• Supplied data:
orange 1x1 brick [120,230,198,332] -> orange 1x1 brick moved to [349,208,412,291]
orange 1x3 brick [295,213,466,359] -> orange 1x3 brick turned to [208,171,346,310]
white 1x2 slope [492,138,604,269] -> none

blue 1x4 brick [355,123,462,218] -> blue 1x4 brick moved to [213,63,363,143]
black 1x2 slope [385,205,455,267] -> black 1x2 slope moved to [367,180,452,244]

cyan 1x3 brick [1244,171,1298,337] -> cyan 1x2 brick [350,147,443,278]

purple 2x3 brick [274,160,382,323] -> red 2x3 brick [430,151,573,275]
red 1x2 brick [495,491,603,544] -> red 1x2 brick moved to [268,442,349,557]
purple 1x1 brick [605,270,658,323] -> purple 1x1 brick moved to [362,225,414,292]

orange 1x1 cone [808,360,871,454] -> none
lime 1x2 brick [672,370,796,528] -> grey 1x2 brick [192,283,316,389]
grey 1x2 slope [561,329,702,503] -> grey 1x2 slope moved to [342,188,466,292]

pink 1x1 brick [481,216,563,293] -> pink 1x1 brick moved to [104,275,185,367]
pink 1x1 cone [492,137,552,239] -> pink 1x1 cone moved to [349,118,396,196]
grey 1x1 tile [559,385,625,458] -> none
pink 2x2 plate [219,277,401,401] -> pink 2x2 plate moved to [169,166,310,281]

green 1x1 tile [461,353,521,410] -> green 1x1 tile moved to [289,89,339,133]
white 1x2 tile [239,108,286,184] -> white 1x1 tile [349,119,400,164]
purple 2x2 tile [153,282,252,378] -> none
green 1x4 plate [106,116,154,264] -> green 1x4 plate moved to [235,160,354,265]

• What to produce: Please write out each entry shown above exactly as given.

• Task solution:
orange 1x1 brick [120,230,198,332] -> orange 1x1 brick moved to [349,208,412,291]
orange 1x3 brick [295,213,466,359] -> orange 1x3 brick turned to [208,171,346,310]
white 1x2 slope [492,138,604,269] -> none

blue 1x4 brick [355,123,462,218] -> blue 1x4 brick moved to [213,63,363,143]
black 1x2 slope [385,205,455,267] -> black 1x2 slope moved to [367,180,452,244]

cyan 1x3 brick [1244,171,1298,337] -> cyan 1x2 brick [350,147,443,278]

purple 2x3 brick [274,160,382,323] -> red 2x3 brick [430,151,573,275]
red 1x2 brick [495,491,603,544] -> red 1x2 brick moved to [268,442,349,557]
purple 1x1 brick [605,270,658,323] -> purple 1x1 brick moved to [362,225,414,292]

orange 1x1 cone [808,360,871,454] -> none
lime 1x2 brick [672,370,796,528] -> grey 1x2 brick [192,283,316,389]
grey 1x2 slope [561,329,702,503] -> grey 1x2 slope moved to [342,188,466,292]

pink 1x1 brick [481,216,563,293] -> pink 1x1 brick moved to [104,275,185,367]
pink 1x1 cone [492,137,552,239] -> pink 1x1 cone moved to [349,118,396,196]
grey 1x1 tile [559,385,625,458] -> none
pink 2x2 plate [219,277,401,401] -> pink 2x2 plate moved to [169,166,310,281]

green 1x1 tile [461,353,521,410] -> green 1x1 tile moved to [289,89,339,133]
white 1x2 tile [239,108,286,184] -> white 1x1 tile [349,119,400,164]
purple 2x2 tile [153,282,252,378] -> none
green 1x4 plate [106,116,154,264] -> green 1x4 plate moved to [235,160,354,265]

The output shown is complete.